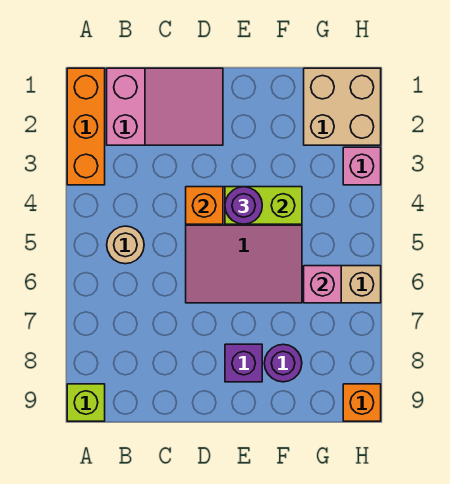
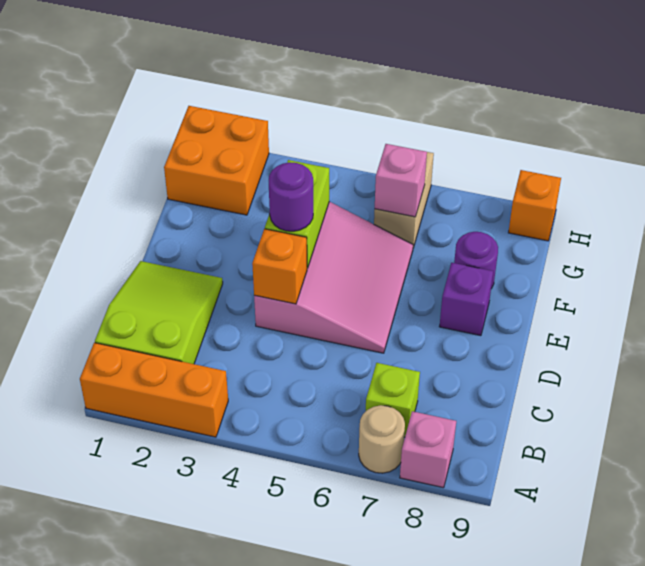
lime brick A9 level 1 -> lime brick B7 level 1
pink slope B1:D2 level 1 top B -> lime slope B1:D2 level 1 top B
tan round brick B5 level 1 -> tan round brick A7 level 1
tan brick G1:H2 level 1 -> orange brick G1:H2 level 1
pink brick H3 level 1 -> pink brick A8 level 1

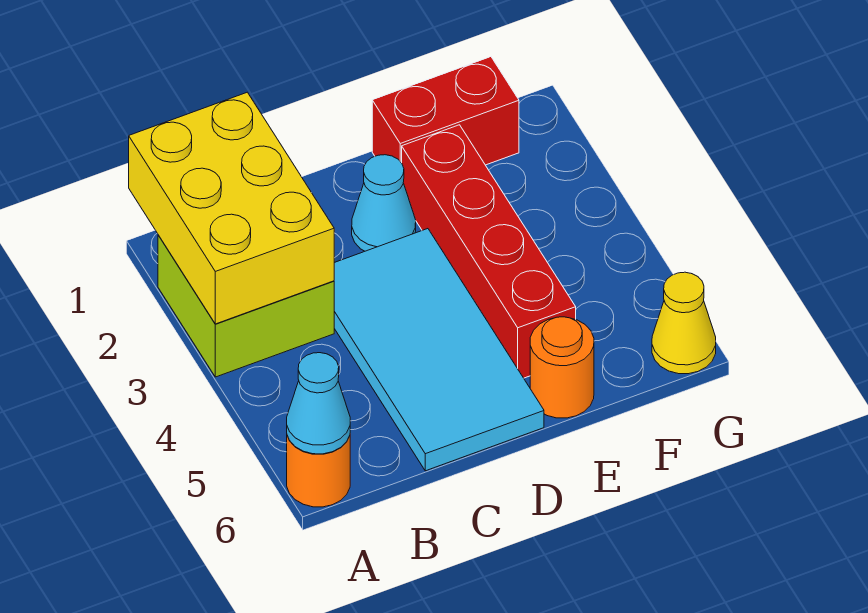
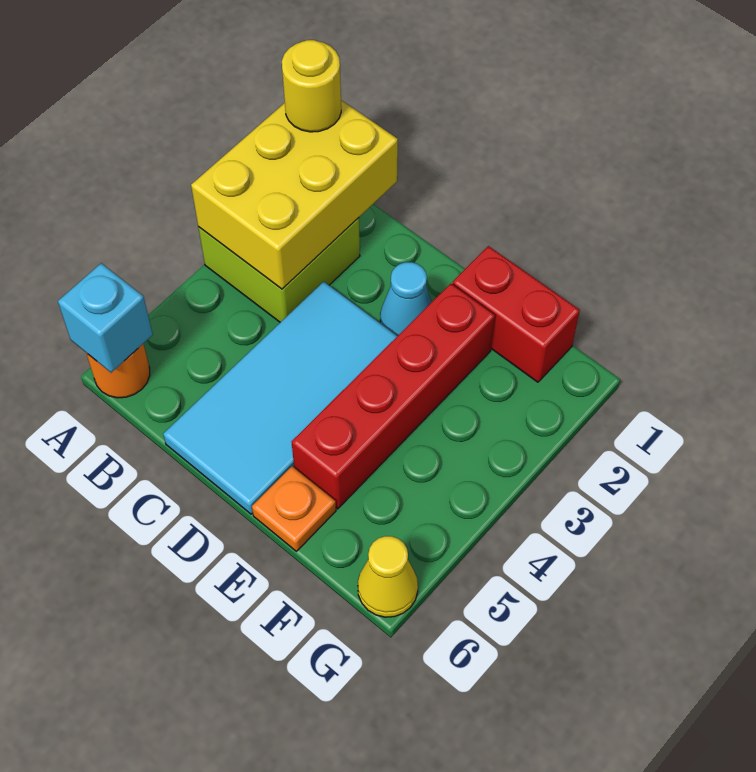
none -> yellow round brick A1 level 3
cyan cone A6 level 2 -> cyan brick A6 level 2
orange round brick E6 level 1 -> orange plate E6 level 1

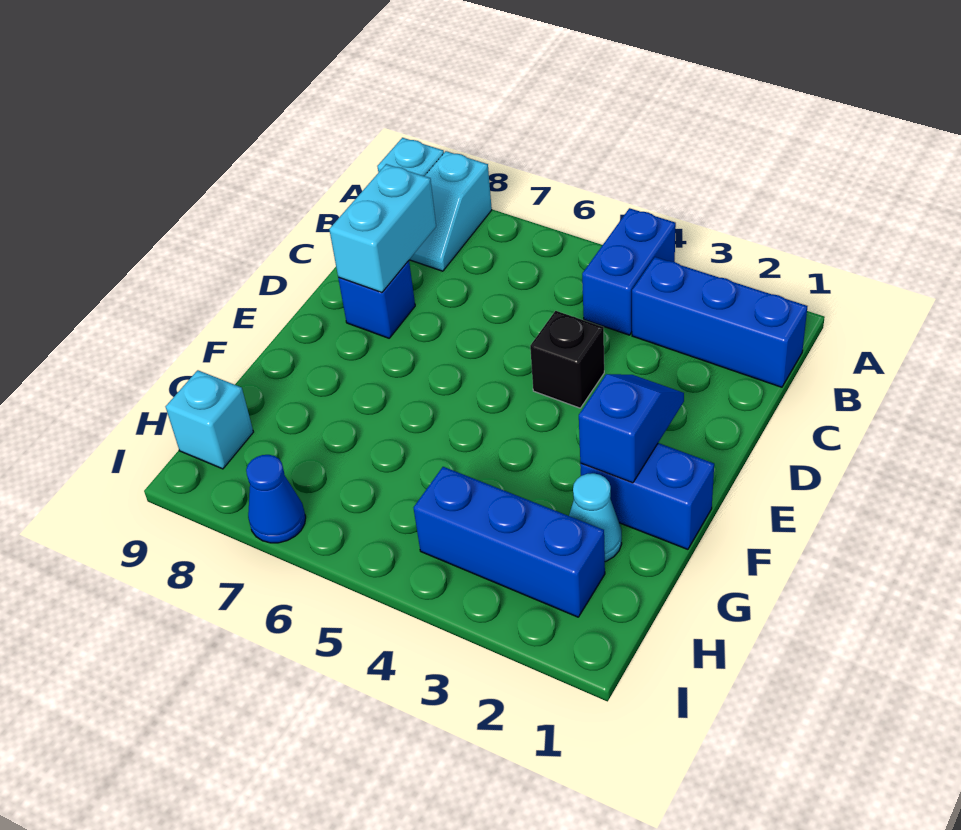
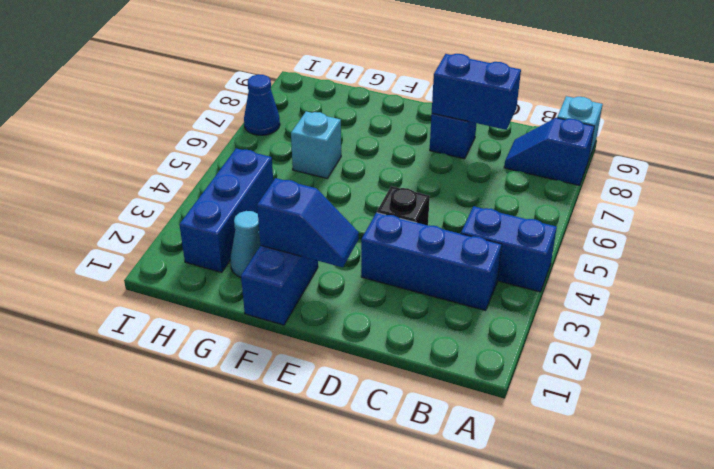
cyan slope A8:B8 level 1 top A -> blue slope A8:B8 level 1 top A
blue brick B1:B3 level 1 -> blue brick B3:D3 level 1
cyan brick C8:D8 level 2 -> blue brick C8:D8 level 2
cyan brick H9 level 1 -> cyan brick G6 level 1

**REQUIRED WORK**
Output only the lines running from the one containing "tan round brick B5" to the end of the records, inclusive and exact; skip the pictures.

**EXERCISE RESPONSE**
tan round brick B5 level 1 -> tan round brick A7 level 1
tan brick G1:H2 level 1 -> orange brick G1:H2 level 1
pink brick H3 level 1 -> pink brick A8 level 1

none -> yellow round brick A1 level 3
cyan cone A6 level 2 -> cyan brick A6 level 2
orange round brick E6 level 1 -> orange plate E6 level 1

cyan slope A8:B8 level 1 top A -> blue slope A8:B8 level 1 top A
blue brick B1:B3 level 1 -> blue brick B3:D3 level 1
cyan brick C8:D8 level 2 -> blue brick C8:D8 level 2
cyan brick H9 level 1 -> cyan brick G6 level 1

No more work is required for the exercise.